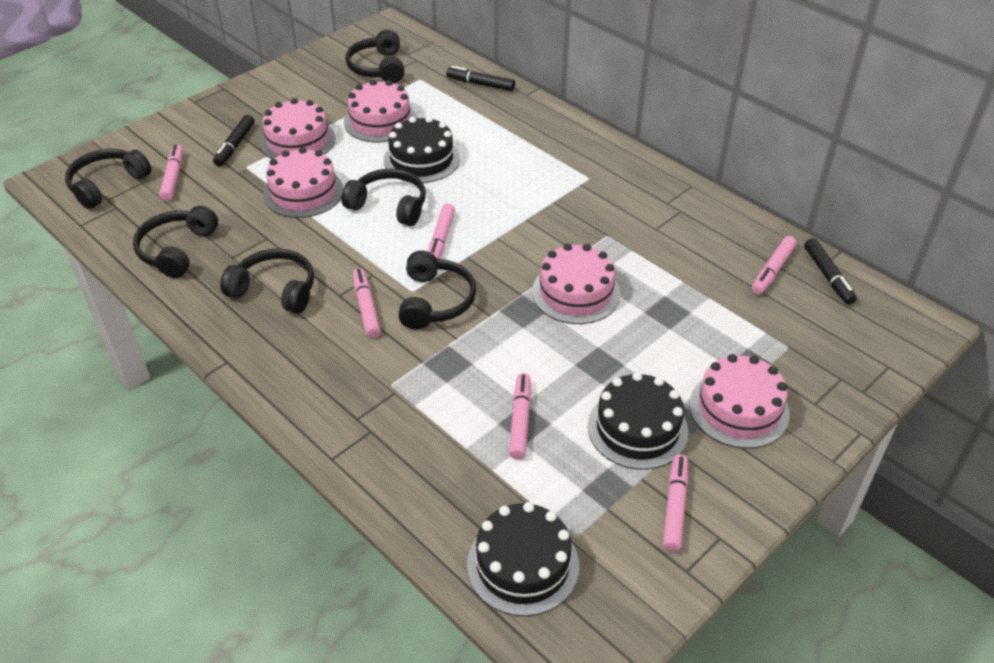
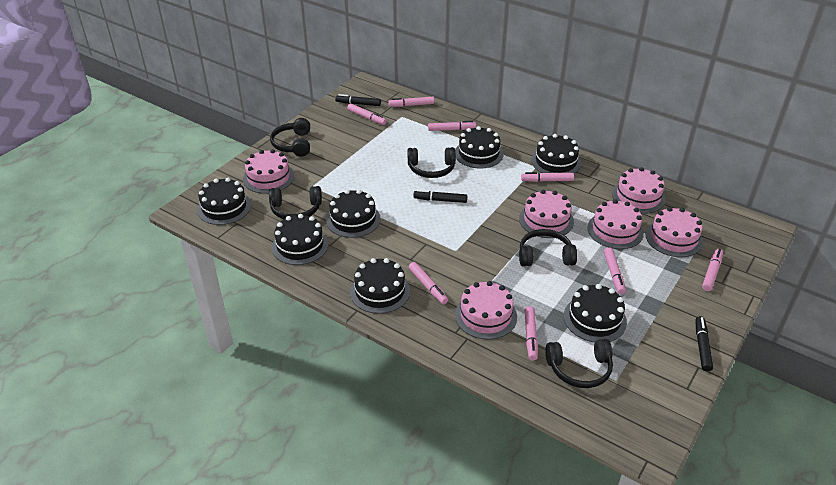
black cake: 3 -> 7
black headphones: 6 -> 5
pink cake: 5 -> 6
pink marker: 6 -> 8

★ ★ ★ ★

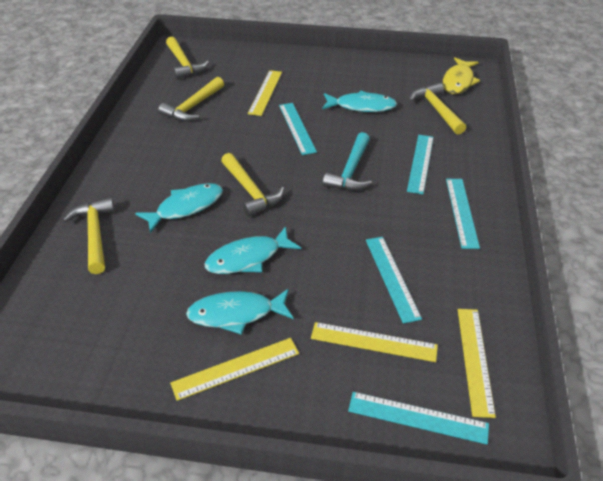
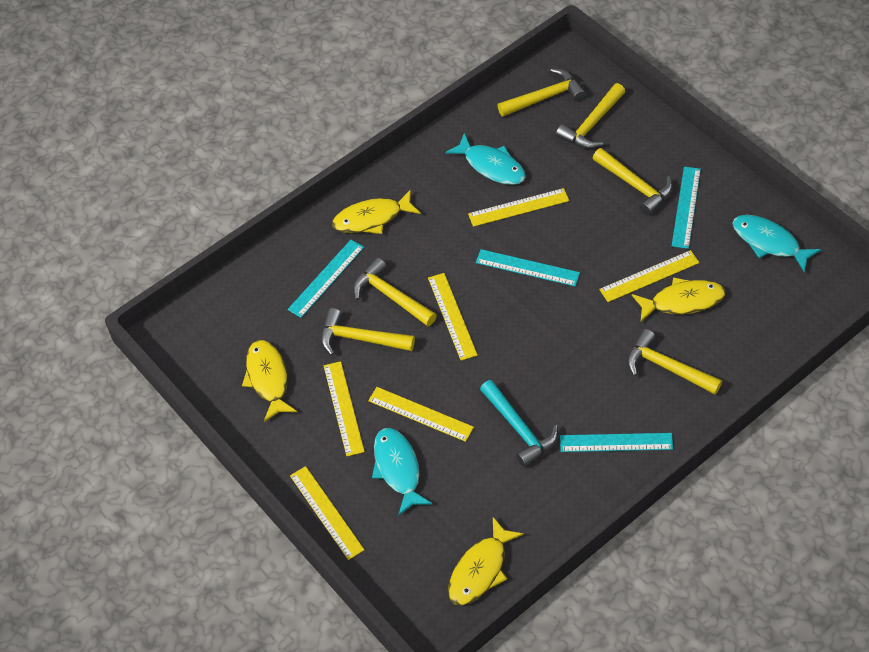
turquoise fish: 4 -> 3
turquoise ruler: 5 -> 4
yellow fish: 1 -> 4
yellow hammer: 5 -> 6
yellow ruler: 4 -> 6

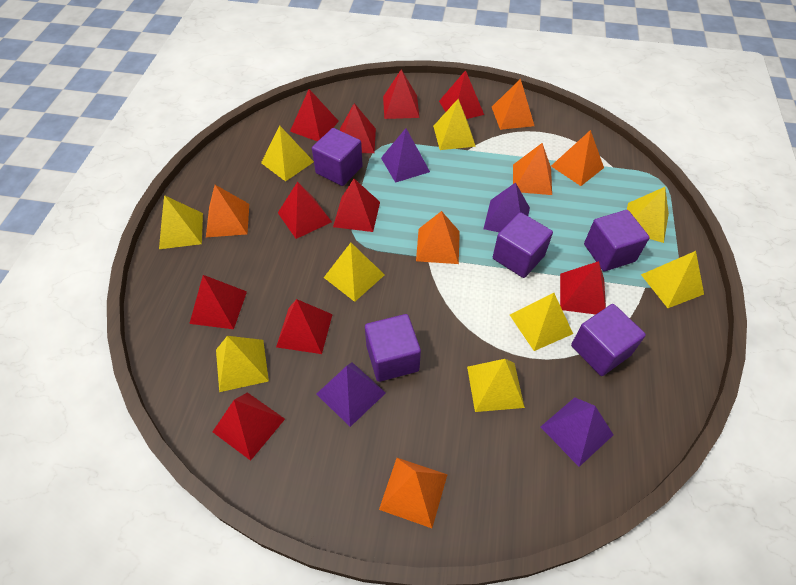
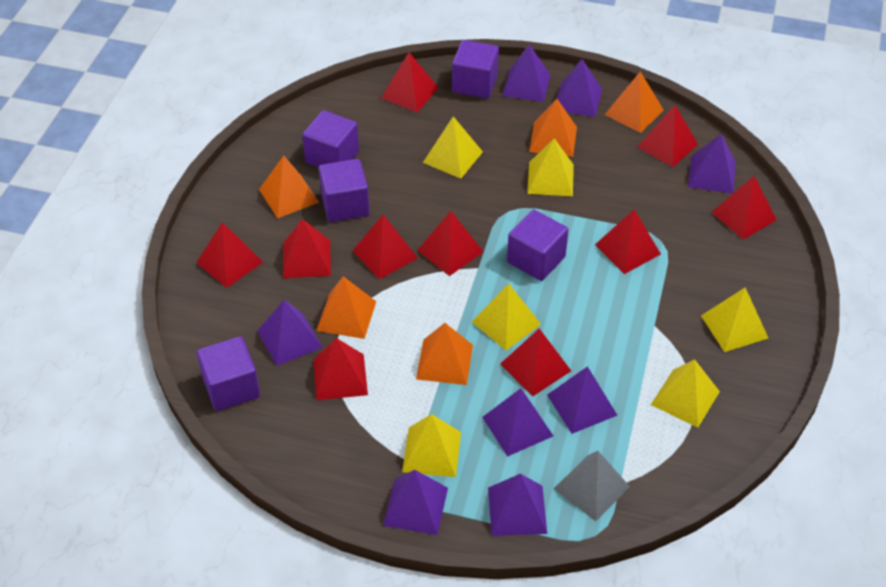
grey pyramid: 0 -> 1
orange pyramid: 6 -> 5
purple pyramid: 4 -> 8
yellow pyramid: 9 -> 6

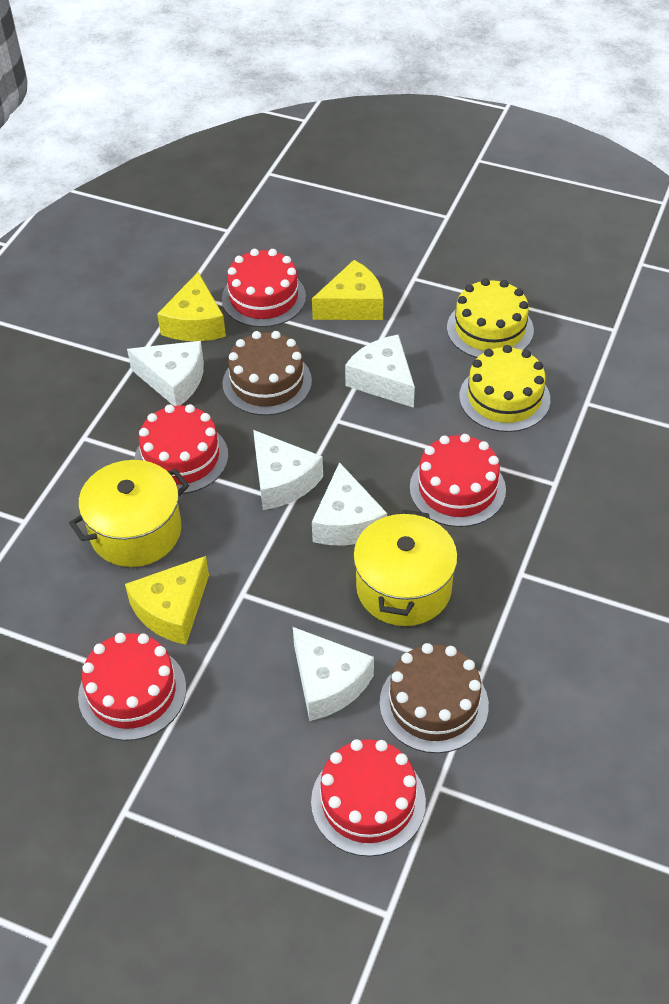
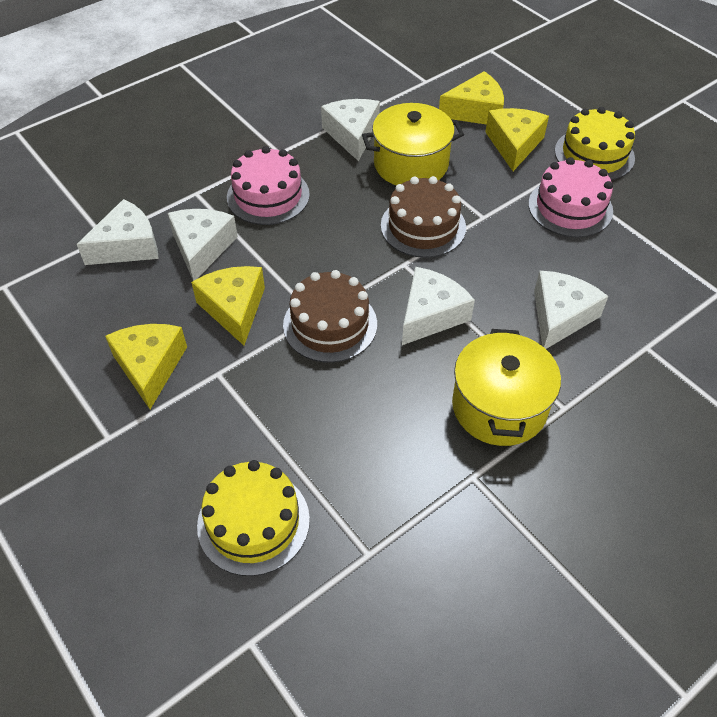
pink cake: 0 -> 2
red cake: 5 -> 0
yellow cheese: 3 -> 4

★ ★ ★ ★

* [Instructions for the task]: Make an exact copy of the lines above, beginning with the line with "yellow ruler: 4 -> 6" and ending with the line with "yellow cheese: 3 -> 4", and keep the pictures out of it.

* [Written response]:
yellow ruler: 4 -> 6

grey pyramid: 0 -> 1
orange pyramid: 6 -> 5
purple pyramid: 4 -> 8
yellow pyramid: 9 -> 6

pink cake: 0 -> 2
red cake: 5 -> 0
yellow cheese: 3 -> 4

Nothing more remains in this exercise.